**Work task**
The listing that follows should be reproduced exactly, line for line.

**Data for this exercise**
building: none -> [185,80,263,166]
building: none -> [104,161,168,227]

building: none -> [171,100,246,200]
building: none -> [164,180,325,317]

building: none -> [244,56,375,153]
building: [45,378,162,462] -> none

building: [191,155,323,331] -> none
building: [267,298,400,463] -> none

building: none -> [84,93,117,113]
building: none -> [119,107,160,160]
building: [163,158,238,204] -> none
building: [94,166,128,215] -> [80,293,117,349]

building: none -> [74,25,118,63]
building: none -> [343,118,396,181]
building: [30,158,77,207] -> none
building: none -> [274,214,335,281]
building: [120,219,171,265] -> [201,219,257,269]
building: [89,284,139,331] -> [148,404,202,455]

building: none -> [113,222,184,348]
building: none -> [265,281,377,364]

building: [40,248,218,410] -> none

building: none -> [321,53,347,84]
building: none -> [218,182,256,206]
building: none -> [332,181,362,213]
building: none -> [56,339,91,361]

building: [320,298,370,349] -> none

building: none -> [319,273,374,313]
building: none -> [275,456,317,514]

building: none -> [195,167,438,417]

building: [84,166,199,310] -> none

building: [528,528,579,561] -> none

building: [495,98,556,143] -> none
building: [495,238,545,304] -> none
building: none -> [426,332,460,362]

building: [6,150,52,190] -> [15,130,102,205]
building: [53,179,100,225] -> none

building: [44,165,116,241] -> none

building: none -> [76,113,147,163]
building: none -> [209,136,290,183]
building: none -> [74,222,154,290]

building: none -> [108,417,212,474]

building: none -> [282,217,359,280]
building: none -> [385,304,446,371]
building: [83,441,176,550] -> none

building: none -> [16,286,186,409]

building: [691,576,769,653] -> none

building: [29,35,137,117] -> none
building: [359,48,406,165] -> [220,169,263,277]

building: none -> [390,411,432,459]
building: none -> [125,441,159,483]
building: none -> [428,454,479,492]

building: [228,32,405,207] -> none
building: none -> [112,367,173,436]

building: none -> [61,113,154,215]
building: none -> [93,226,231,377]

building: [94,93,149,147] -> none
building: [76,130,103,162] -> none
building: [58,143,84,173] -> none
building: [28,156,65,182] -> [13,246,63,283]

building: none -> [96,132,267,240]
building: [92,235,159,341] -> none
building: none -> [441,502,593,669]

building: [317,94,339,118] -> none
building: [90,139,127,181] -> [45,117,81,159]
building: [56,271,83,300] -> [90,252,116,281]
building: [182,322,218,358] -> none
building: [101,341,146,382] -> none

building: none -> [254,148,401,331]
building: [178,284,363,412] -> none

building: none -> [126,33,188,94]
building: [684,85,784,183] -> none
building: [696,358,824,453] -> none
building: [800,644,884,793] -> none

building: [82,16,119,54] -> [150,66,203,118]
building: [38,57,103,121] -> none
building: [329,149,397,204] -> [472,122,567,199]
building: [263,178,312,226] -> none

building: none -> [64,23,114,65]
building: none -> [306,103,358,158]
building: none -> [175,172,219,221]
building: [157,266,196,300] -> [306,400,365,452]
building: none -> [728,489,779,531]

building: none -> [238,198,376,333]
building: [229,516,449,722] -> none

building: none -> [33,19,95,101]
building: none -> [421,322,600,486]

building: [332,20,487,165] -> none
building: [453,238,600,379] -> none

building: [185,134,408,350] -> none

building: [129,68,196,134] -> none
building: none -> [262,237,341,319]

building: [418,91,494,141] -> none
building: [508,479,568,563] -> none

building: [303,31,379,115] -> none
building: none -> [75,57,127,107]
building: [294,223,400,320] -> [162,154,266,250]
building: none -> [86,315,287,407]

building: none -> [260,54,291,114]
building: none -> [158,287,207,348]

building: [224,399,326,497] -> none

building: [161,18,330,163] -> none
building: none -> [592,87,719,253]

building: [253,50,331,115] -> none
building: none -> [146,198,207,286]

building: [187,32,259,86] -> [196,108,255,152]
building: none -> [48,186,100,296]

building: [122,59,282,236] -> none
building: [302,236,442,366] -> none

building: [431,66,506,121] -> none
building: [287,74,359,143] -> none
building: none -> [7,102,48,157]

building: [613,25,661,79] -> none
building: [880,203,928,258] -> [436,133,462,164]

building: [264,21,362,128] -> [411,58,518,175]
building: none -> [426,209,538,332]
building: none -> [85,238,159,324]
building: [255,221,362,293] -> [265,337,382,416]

**Output for this task**
building: none -> [185,80,263,166]
building: none -> [104,161,168,227]

building: none -> [171,100,246,200]
building: none -> [164,180,325,317]

building: none -> [244,56,375,153]
building: [45,378,162,462] -> none

building: [191,155,323,331] -> none
building: [267,298,400,463] -> none

building: none -> [84,93,117,113]
building: none -> [119,107,160,160]
building: [163,158,238,204] -> none
building: [94,166,128,215] -> [80,293,117,349]

building: none -> [74,25,118,63]
building: none -> [343,118,396,181]
building: [30,158,77,207] -> none
building: none -> [274,214,335,281]
building: [120,219,171,265] -> [201,219,257,269]
building: [89,284,139,331] -> [148,404,202,455]

building: none -> [113,222,184,348]
building: none -> [265,281,377,364]

building: [40,248,218,410] -> none

building: none -> [321,53,347,84]
building: none -> [218,182,256,206]
building: none -> [332,181,362,213]
building: none -> [56,339,91,361]

building: [320,298,370,349] -> none

building: none -> [319,273,374,313]
building: none -> [275,456,317,514]

building: none -> [195,167,438,417]

building: [84,166,199,310] -> none

building: [528,528,579,561] -> none

building: [495,98,556,143] -> none
building: [495,238,545,304] -> none
building: none -> [426,332,460,362]

building: [6,150,52,190] -> [15,130,102,205]
building: [53,179,100,225] -> none

building: [44,165,116,241] -> none

building: none -> [76,113,147,163]
building: none -> [209,136,290,183]
building: none -> [74,222,154,290]

building: none -> [108,417,212,474]

building: none -> [282,217,359,280]
building: none -> [385,304,446,371]
building: [83,441,176,550] -> none

building: none -> [16,286,186,409]

building: [691,576,769,653] -> none

building: [29,35,137,117] -> none
building: [359,48,406,165] -> [220,169,263,277]

building: none -> [390,411,432,459]
building: none -> [125,441,159,483]
building: none -> [428,454,479,492]

building: [228,32,405,207] -> none
building: none -> [112,367,173,436]

building: none -> [61,113,154,215]
building: none -> [93,226,231,377]

building: [94,93,149,147] -> none
building: [76,130,103,162] -> none
building: [58,143,84,173] -> none
building: [28,156,65,182] -> [13,246,63,283]

building: none -> [96,132,267,240]
building: [92,235,159,341] -> none
building: none -> [441,502,593,669]

building: [317,94,339,118] -> none
building: [90,139,127,181] -> [45,117,81,159]
building: [56,271,83,300] -> [90,252,116,281]
building: [182,322,218,358] -> none
building: [101,341,146,382] -> none

building: none -> [254,148,401,331]
building: [178,284,363,412] -> none

building: none -> [126,33,188,94]
building: [684,85,784,183] -> none
building: [696,358,824,453] -> none
building: [800,644,884,793] -> none

building: [82,16,119,54] -> [150,66,203,118]
building: [38,57,103,121] -> none
building: [329,149,397,204] -> [472,122,567,199]
building: [263,178,312,226] -> none

building: none -> [64,23,114,65]
building: none -> [306,103,358,158]
building: none -> [175,172,219,221]
building: [157,266,196,300] -> [306,400,365,452]
building: none -> [728,489,779,531]

building: none -> [238,198,376,333]
building: [229,516,449,722] -> none

building: none -> [33,19,95,101]
building: none -> [421,322,600,486]

building: [332,20,487,165] -> none
building: [453,238,600,379] -> none

building: [185,134,408,350] -> none

building: [129,68,196,134] -> none
building: none -> [262,237,341,319]

building: [418,91,494,141] -> none
building: [508,479,568,563] -> none

building: [303,31,379,115] -> none
building: none -> [75,57,127,107]
building: [294,223,400,320] -> [162,154,266,250]
building: none -> [86,315,287,407]

building: none -> [260,54,291,114]
building: none -> [158,287,207,348]

building: [224,399,326,497] -> none

building: [161,18,330,163] -> none
building: none -> [592,87,719,253]

building: [253,50,331,115] -> none
building: none -> [146,198,207,286]

building: [187,32,259,86] -> [196,108,255,152]
building: none -> [48,186,100,296]

building: [122,59,282,236] -> none
building: [302,236,442,366] -> none

building: [431,66,506,121] -> none
building: [287,74,359,143] -> none
building: none -> [7,102,48,157]

building: [613,25,661,79] -> none
building: [880,203,928,258] -> [436,133,462,164]

building: [264,21,362,128] -> [411,58,518,175]
building: none -> [426,209,538,332]
building: none -> [85,238,159,324]
building: [255,221,362,293] -> [265,337,382,416]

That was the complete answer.